WORK TO COMPLETE: Your reply should be the entries, output word for word, with each picture omitted.

DATA: Begin

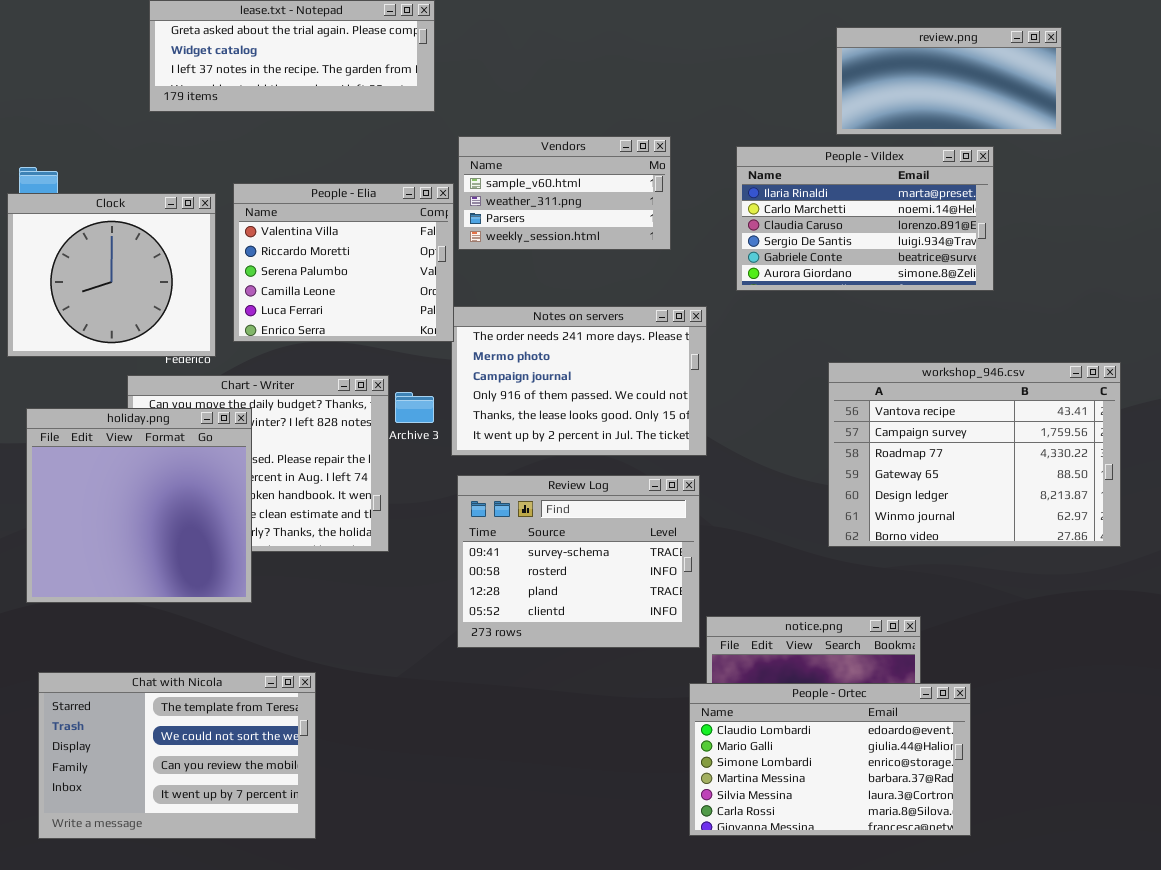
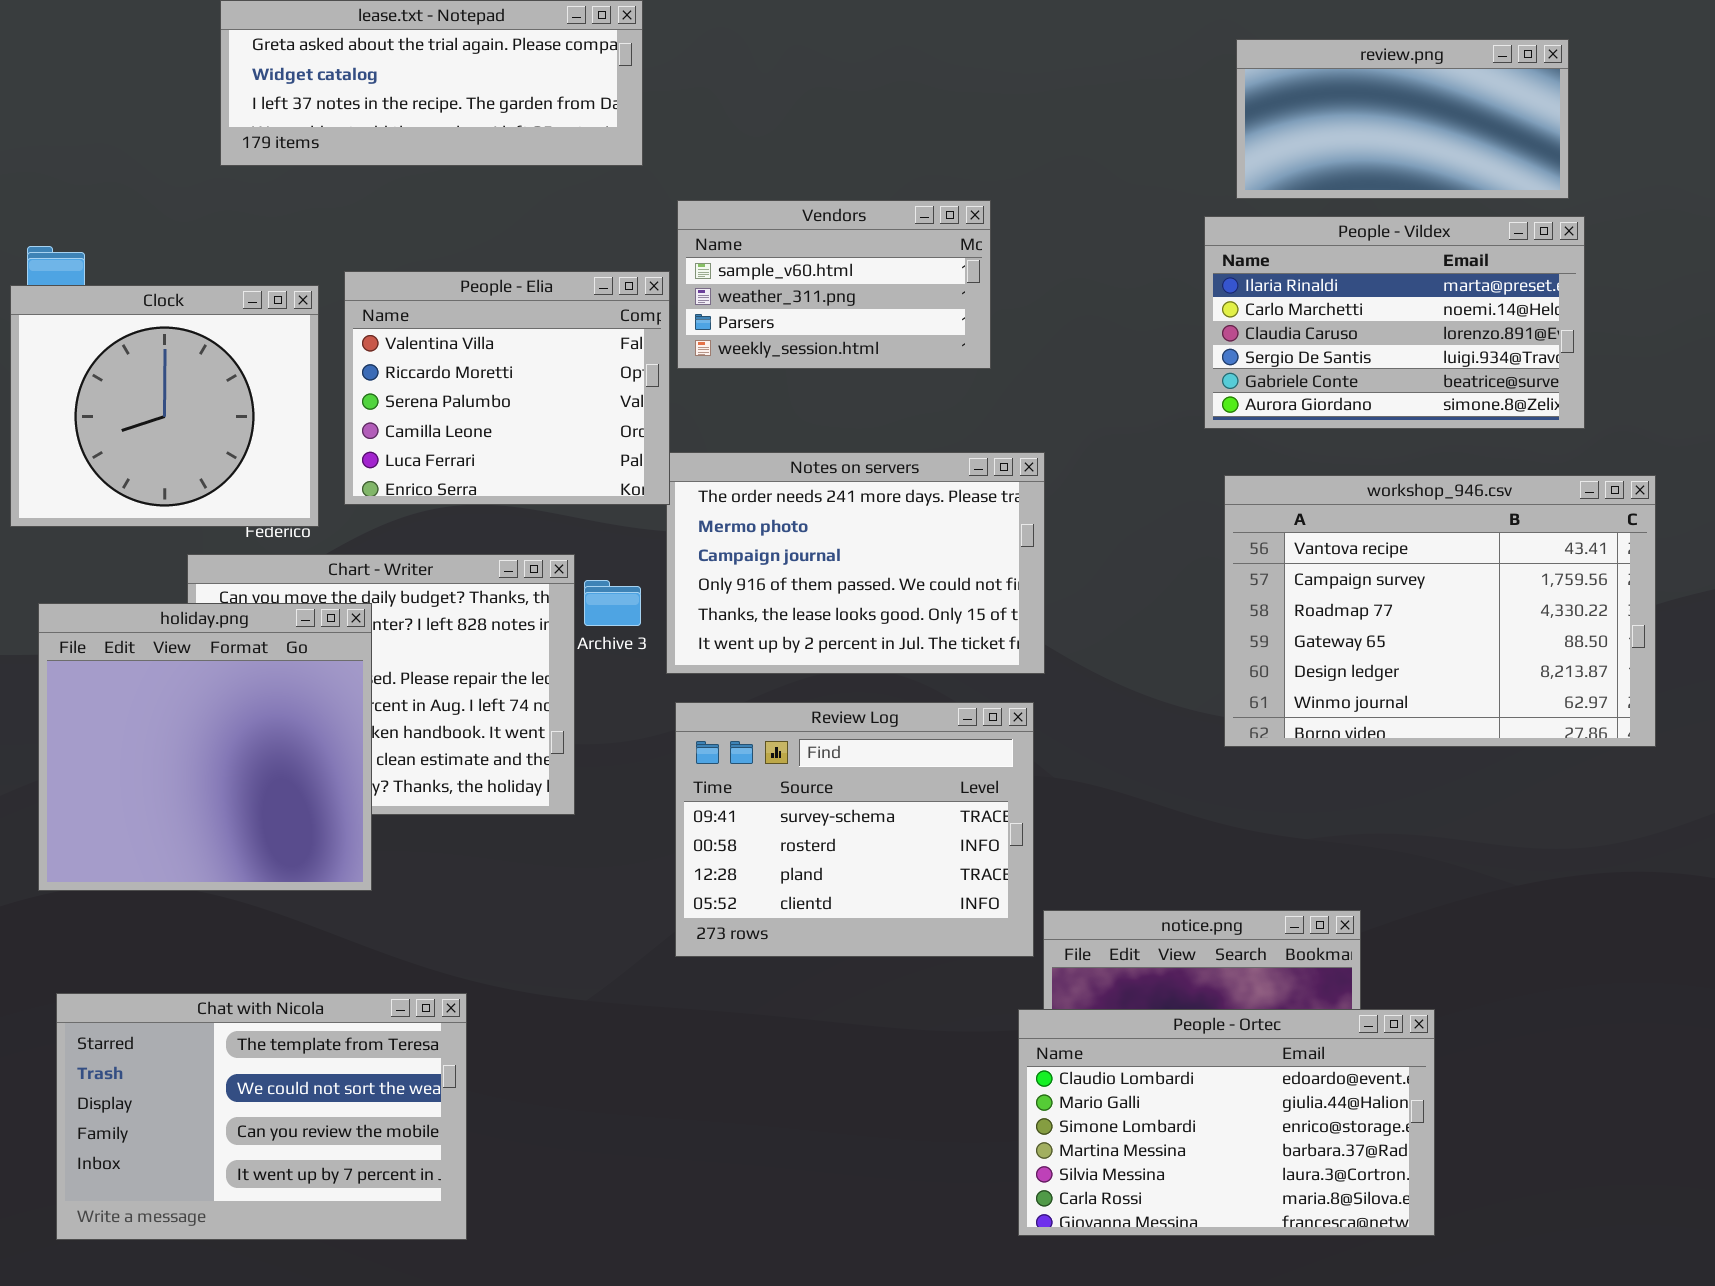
People - Vildex: [736,146,994,291] -> [1204,216,1585,429], moved
workshop_946.csv: [828,362,1121,547] -> [1224,475,1656,747], moved

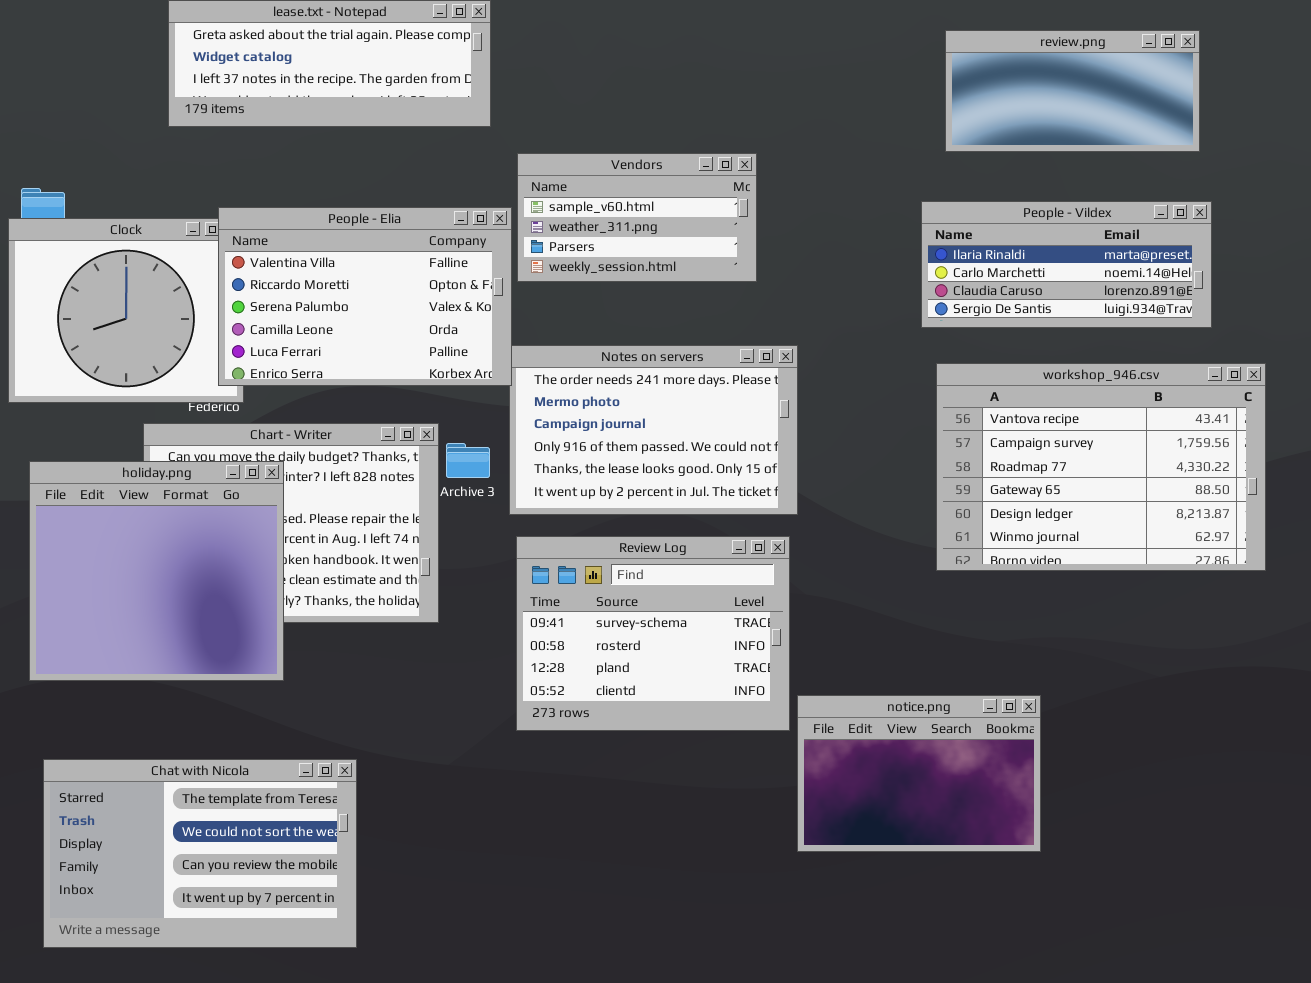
People - Vildex: [1204,216,1585,429] -> [921,201,1212,328], resized
People - Elia: [344,271,670,505] -> [218,207,512,386], resized
People - Ortec: [1018,1009,1435,1236] -> none, closed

DATA: End

FINISHED EXERCISE:
People - Vildex: [736,146,994,291] -> [1204,216,1585,429], moved
workshop_946.csv: [828,362,1121,547] -> [1224,475,1656,747], moved

People - Vildex: [1204,216,1585,429] -> [921,201,1212,328], resized
People - Elia: [344,271,670,505] -> [218,207,512,386], resized
People - Ortec: [1018,1009,1435,1236] -> none, closed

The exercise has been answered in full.